What the task requires ::
Your copy must hold all of the data below, unchanged and without images.

Scene difference descriptions ::

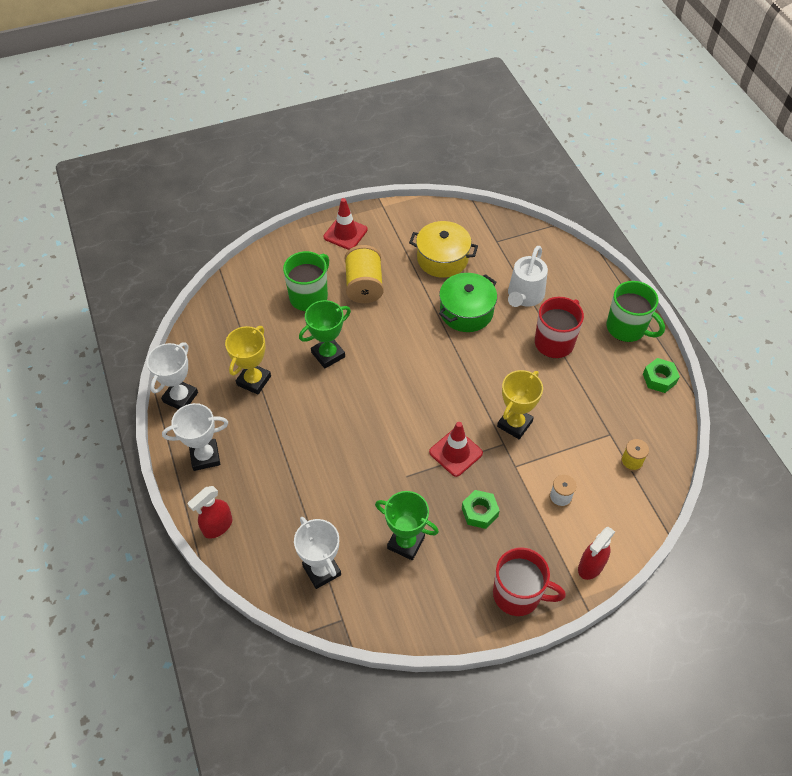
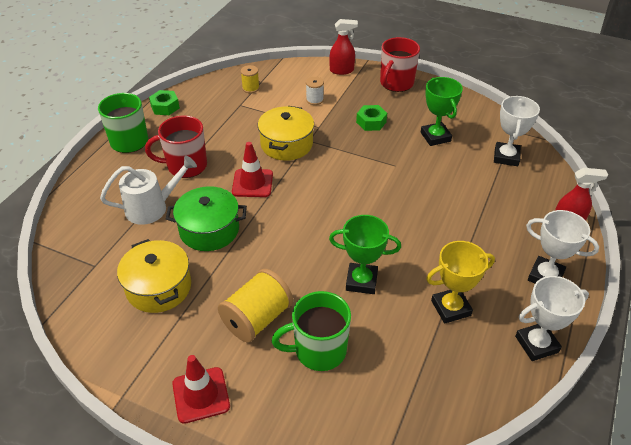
camera: 135 degrees left, 10 degrees down
(455, 453) = (346, 155): red traffic cone -> red traffic cone (252, 183)
(514, 424) = (286, 144): yellow trophy -> yellow pot
(518, 594) = (396, 83): red mug -> red mug turned 120 degrees counterclockwise

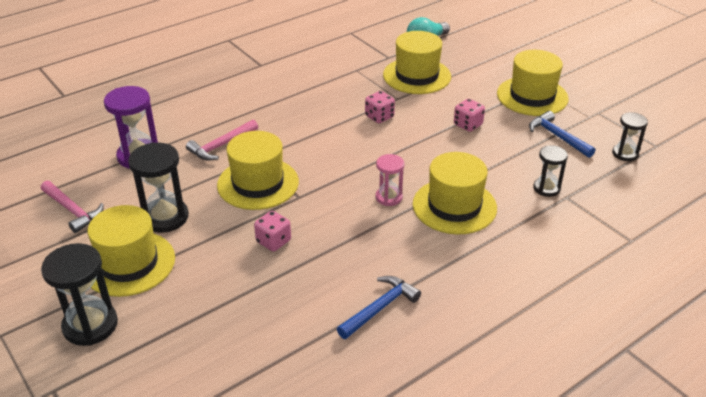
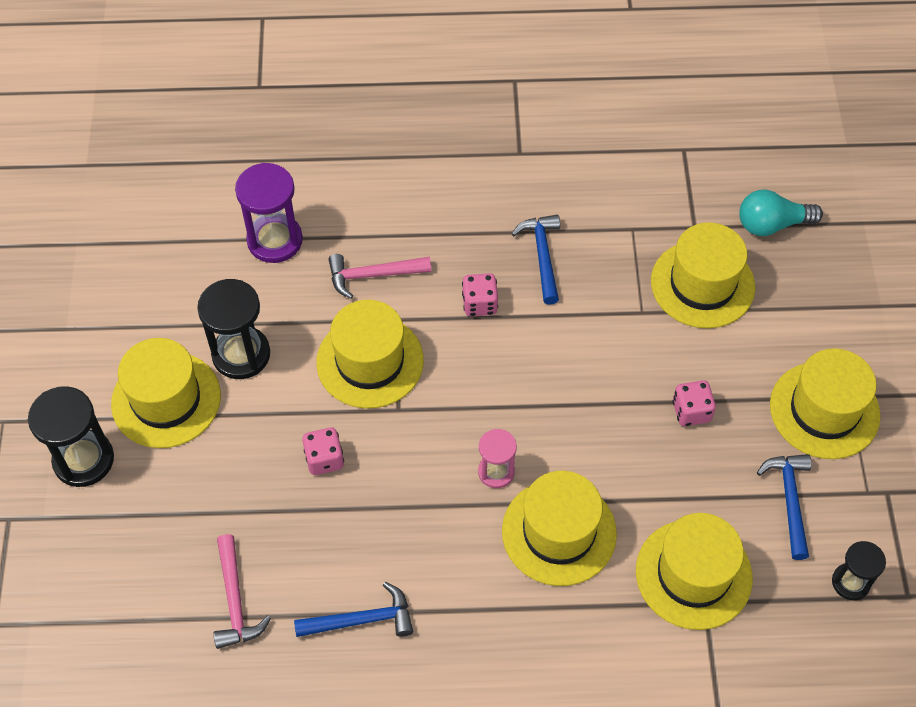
camera: 35 degrees right, 20 degrees up
(73, 211) = (159, 288): pink hammer -> pink hammer (235, 601)
(317, 98) = (542, 256): none -> blue hammer
(379, 117) = (592, 333): pink dice -> pink dice (479, 304)
(546, 188) = (693, 574): black hourglass -> yellow hat

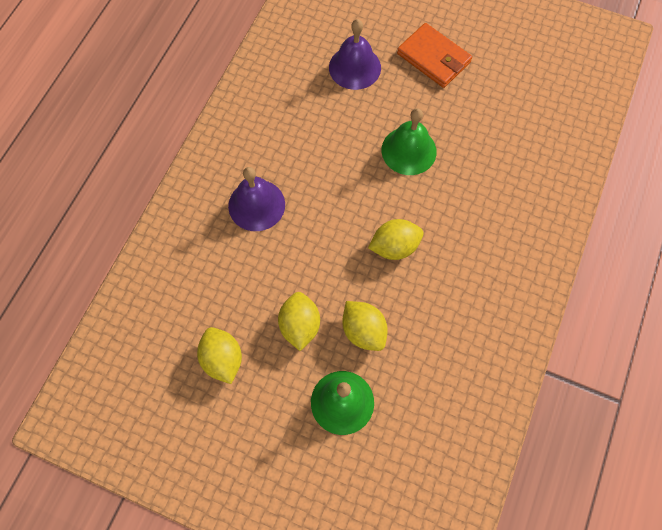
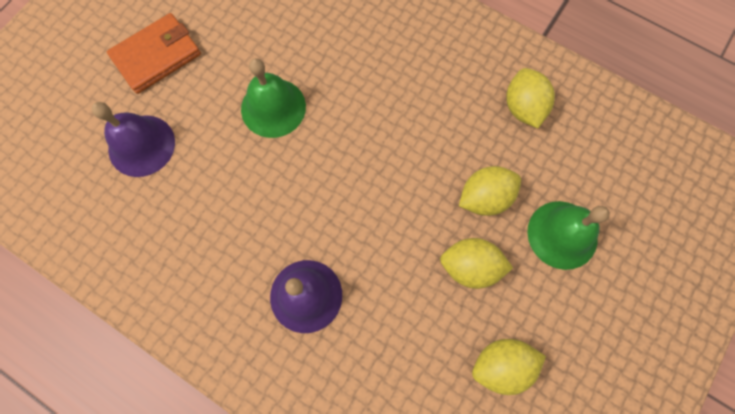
camera: 80 degrees left, 5 degrees up
(394, 247) = (390, 146): yellow lemon -> yellow lemon (523, 108)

Exercise result ::
camera: 135 degrees left, 10 degrees down
(455, 453) = (346, 155): red traffic cone -> red traffic cone (252, 183)
(514, 424) = (286, 144): yellow trophy -> yellow pot
(518, 594) = (396, 83): red mug -> red mug turned 120 degrees counterclockwise

camera: 35 degrees right, 20 degrees up
(73, 211) = (159, 288): pink hammer -> pink hammer (235, 601)
(317, 98) = (542, 256): none -> blue hammer
(379, 117) = (592, 333): pink dice -> pink dice (479, 304)
(546, 188) = (693, 574): black hourglass -> yellow hat

camera: 80 degrees left, 5 degrees up
(394, 247) = (390, 146): yellow lemon -> yellow lemon (523, 108)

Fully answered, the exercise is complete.